* [Exercise]:
If a record below holds a picture, leave the picture out and copy the rest exactly.

Dataset records:

• • • •

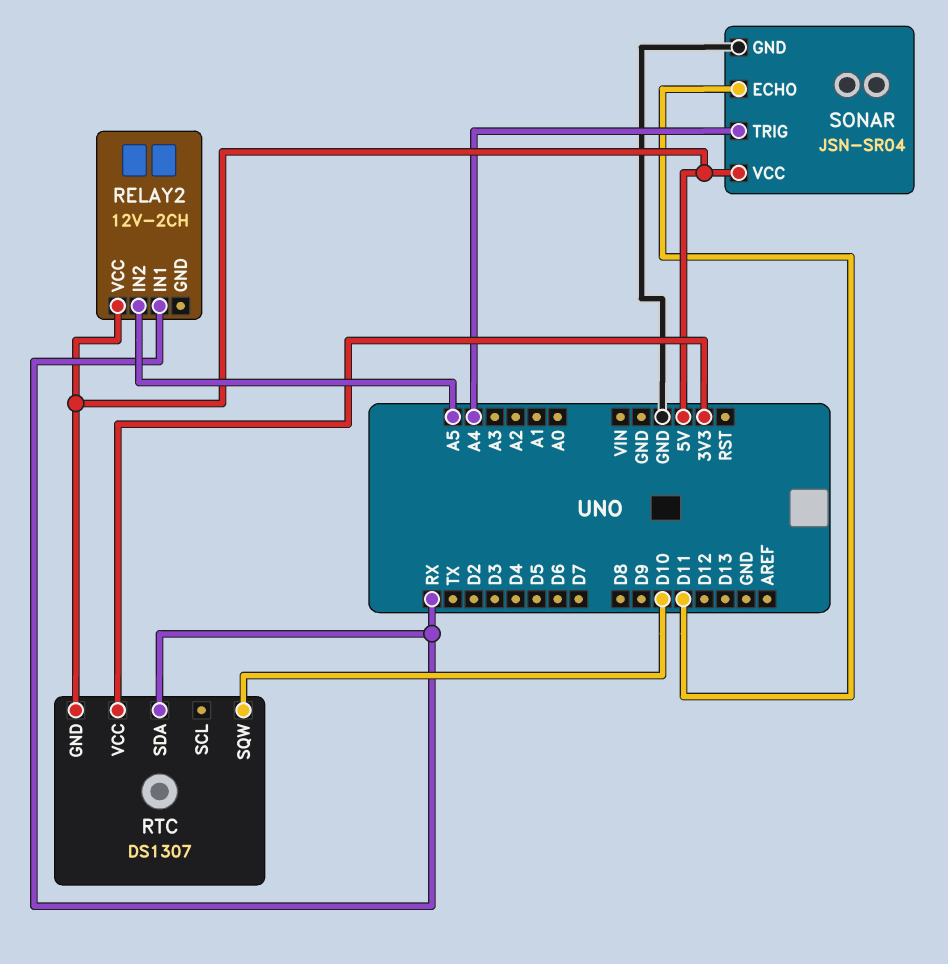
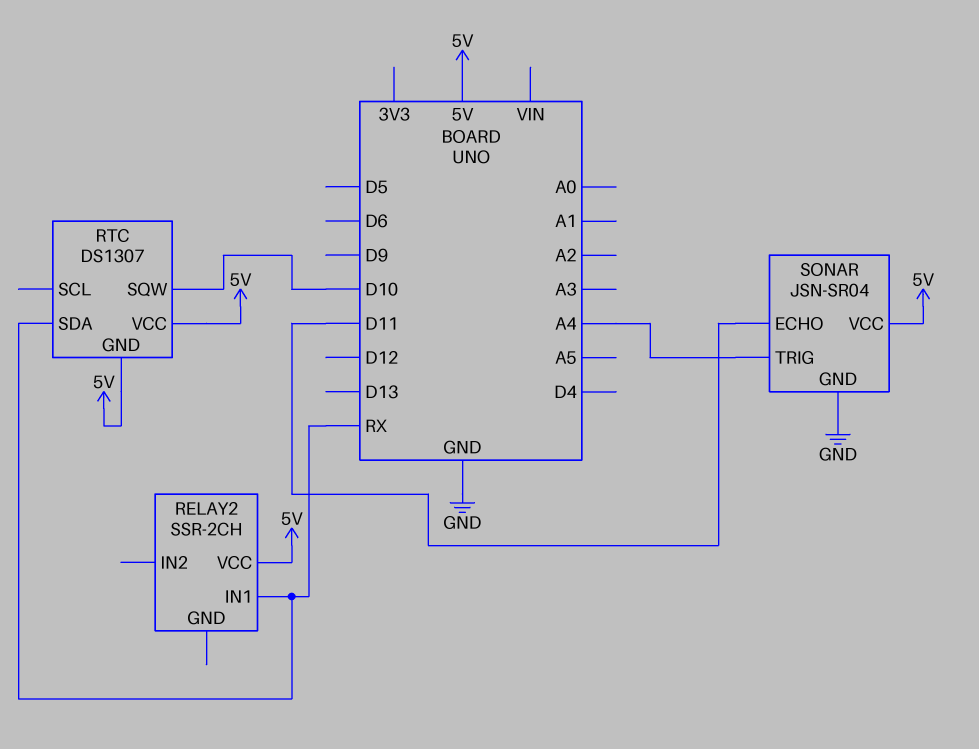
RELAY2: 12V-2CH -> SSR-2CH
RELAY2 pin IN2: A5 -> none
RTC pin VCC: 3V3 -> 5V

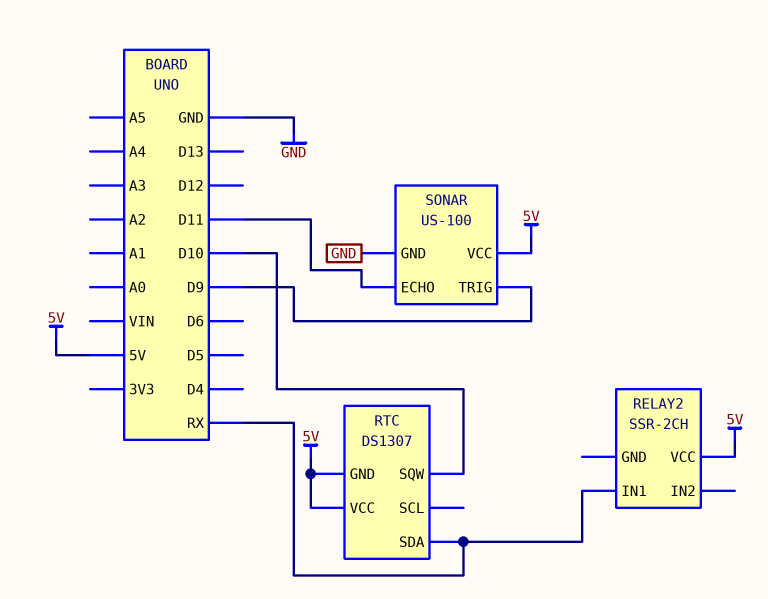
SONAR: JSN-SR04 -> US-100
SONAR pin TRIG: A4 -> D9

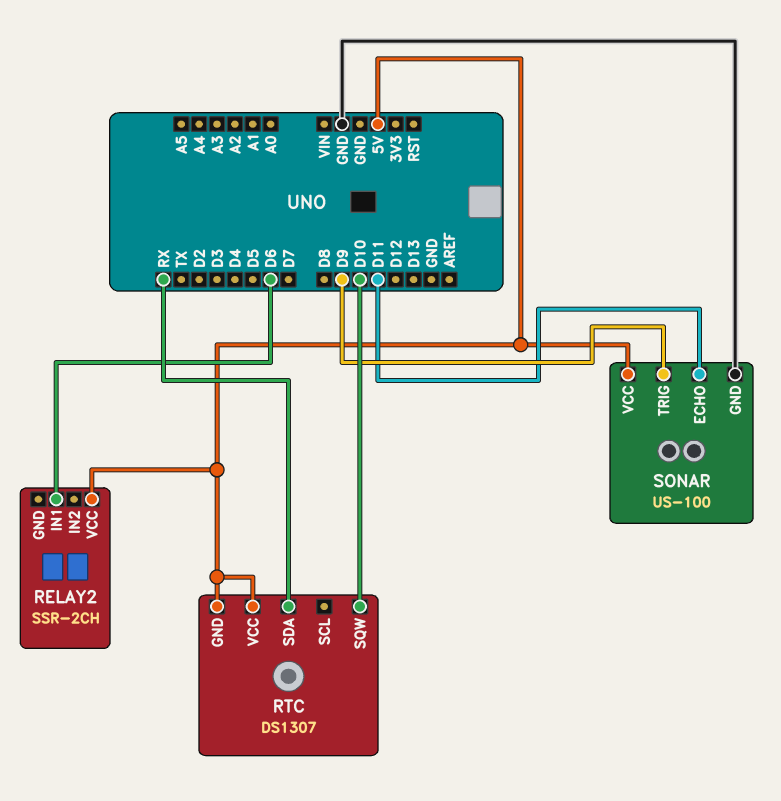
RELAY2 pin IN1: RX -> D6

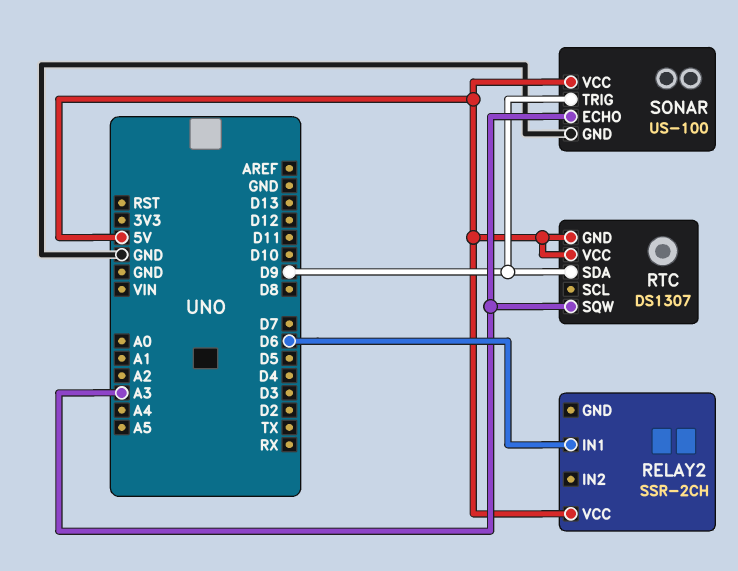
RTC pin SDA: RX -> D9
RTC pin SQW: D10 -> A3
SONAR pin ECHO: D11 -> A3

• • • •

* [Answer to this problem]:
RELAY2: 12V-2CH -> SSR-2CH
RELAY2 pin IN2: A5 -> none
RTC pin VCC: 3V3 -> 5V

SONAR: JSN-SR04 -> US-100
SONAR pin TRIG: A4 -> D9

RELAY2 pin IN1: RX -> D6

RTC pin SDA: RX -> D9
RTC pin SQW: D10 -> A3
SONAR pin ECHO: D11 -> A3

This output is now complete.